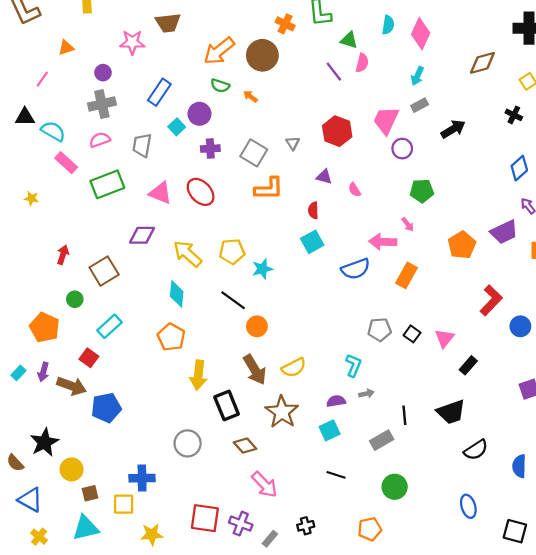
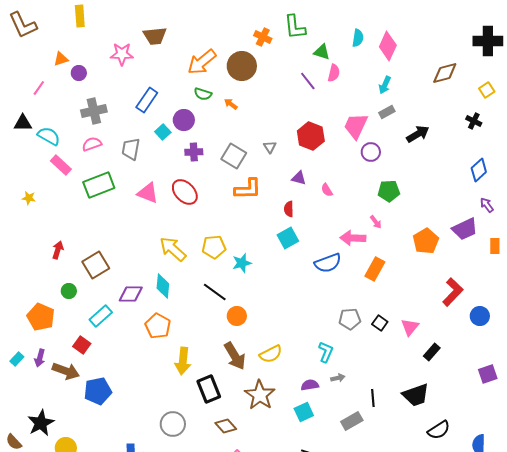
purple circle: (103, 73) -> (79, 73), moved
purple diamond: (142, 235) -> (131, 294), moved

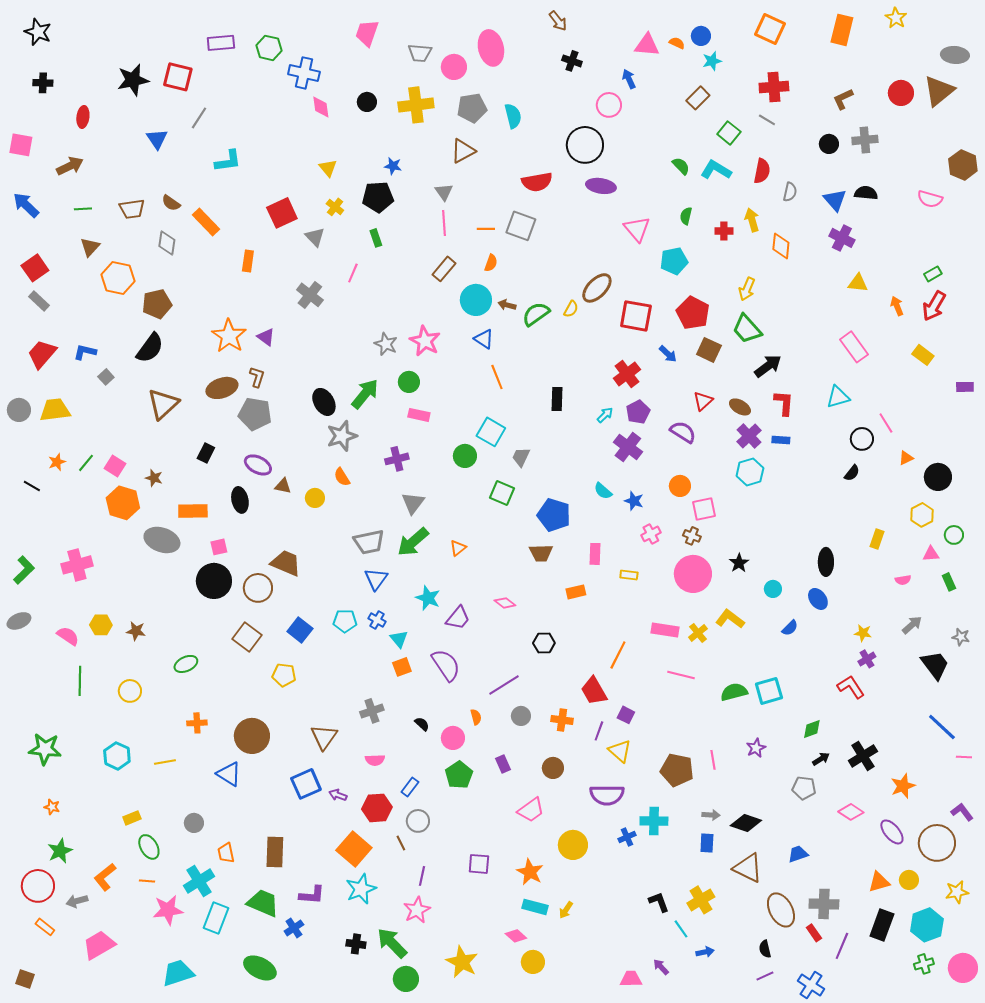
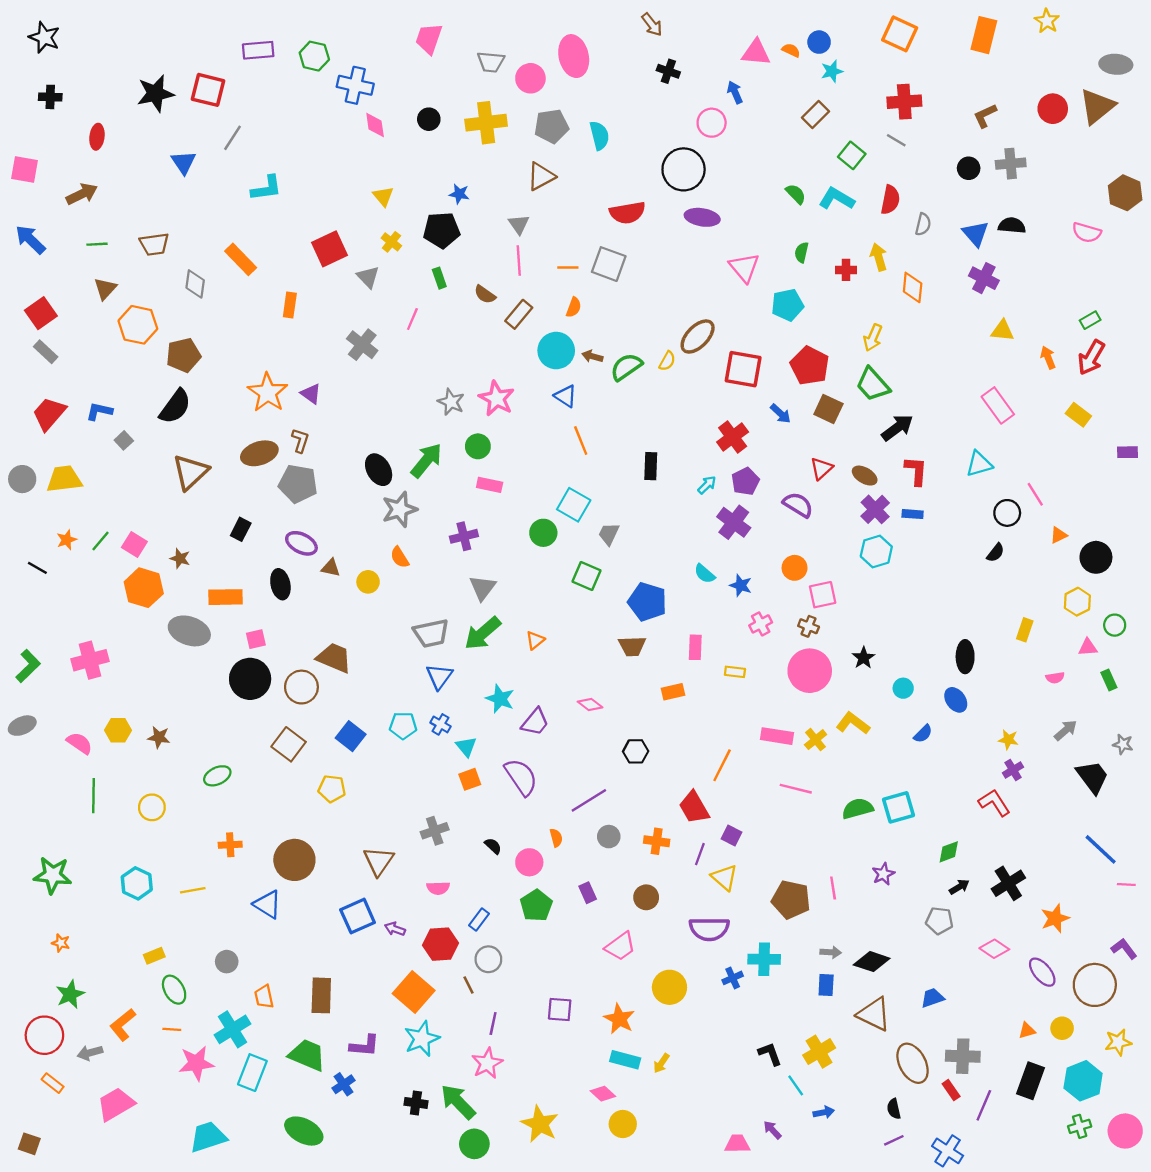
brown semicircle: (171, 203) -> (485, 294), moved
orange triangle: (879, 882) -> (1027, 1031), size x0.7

==

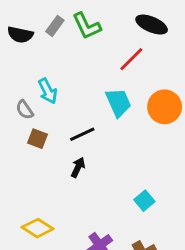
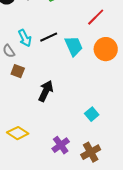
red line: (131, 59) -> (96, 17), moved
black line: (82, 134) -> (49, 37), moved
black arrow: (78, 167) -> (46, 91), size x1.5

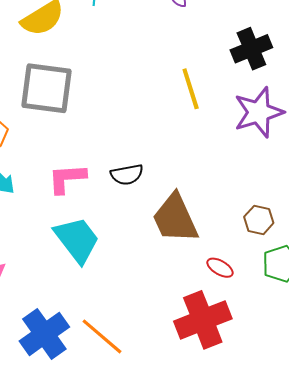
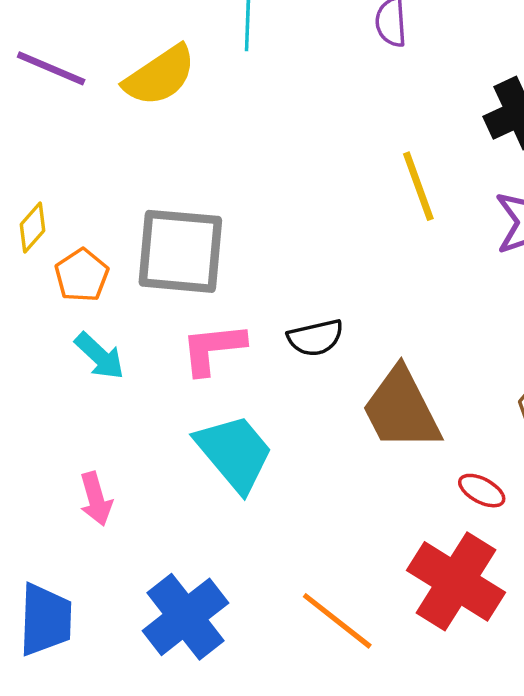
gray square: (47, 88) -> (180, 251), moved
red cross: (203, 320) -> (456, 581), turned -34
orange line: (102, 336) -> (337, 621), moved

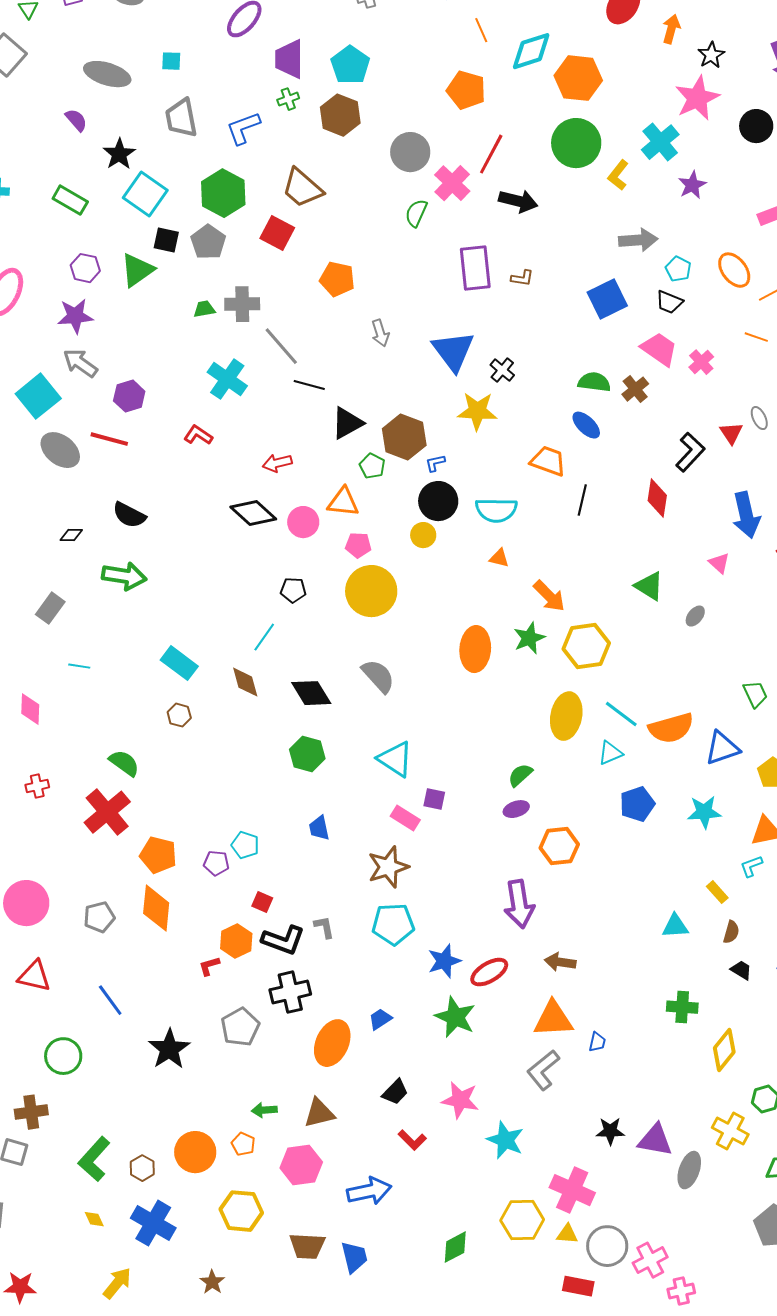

==

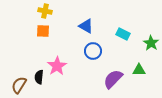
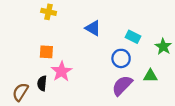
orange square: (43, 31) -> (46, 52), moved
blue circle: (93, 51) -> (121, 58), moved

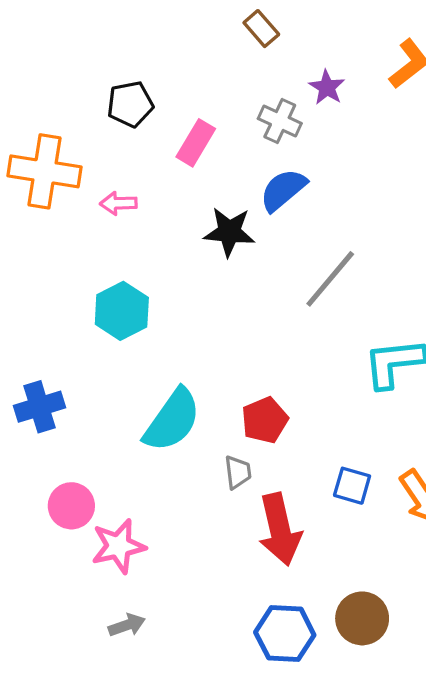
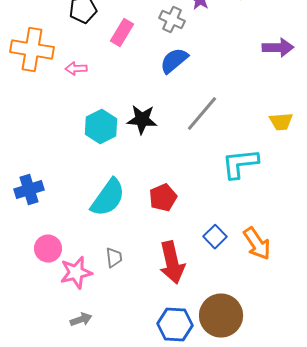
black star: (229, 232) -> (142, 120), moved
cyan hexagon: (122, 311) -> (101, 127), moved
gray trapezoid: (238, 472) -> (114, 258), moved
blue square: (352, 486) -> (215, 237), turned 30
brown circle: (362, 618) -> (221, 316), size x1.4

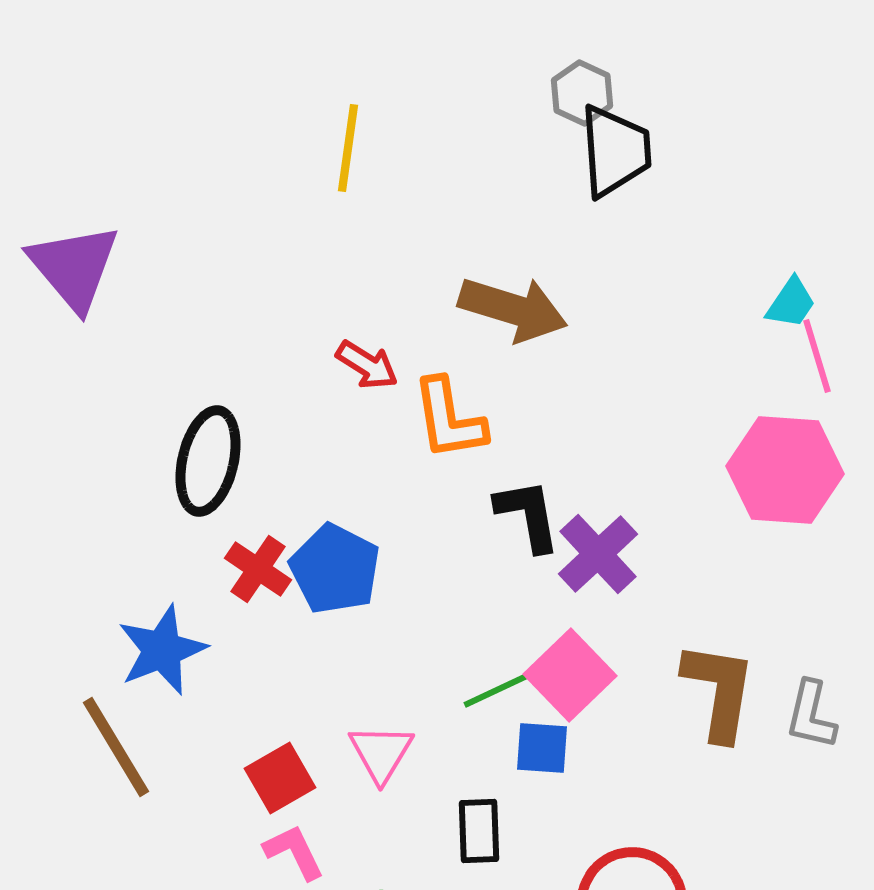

HOW TO COMPLETE THIS TASK: In the data above, retype only the stretch from the line with "purple circle: (103, 73) -> (79, 73), moved" through the line with "orange triangle: (879, 882)", word for word, and skip any pictures.

WRITTEN ANSWER:
purple circle: (103, 73) -> (79, 73), moved
purple diamond: (142, 235) -> (131, 294), moved

brown semicircle: (171, 203) -> (485, 294), moved
orange triangle: (879, 882) -> (1027, 1031), size x0.7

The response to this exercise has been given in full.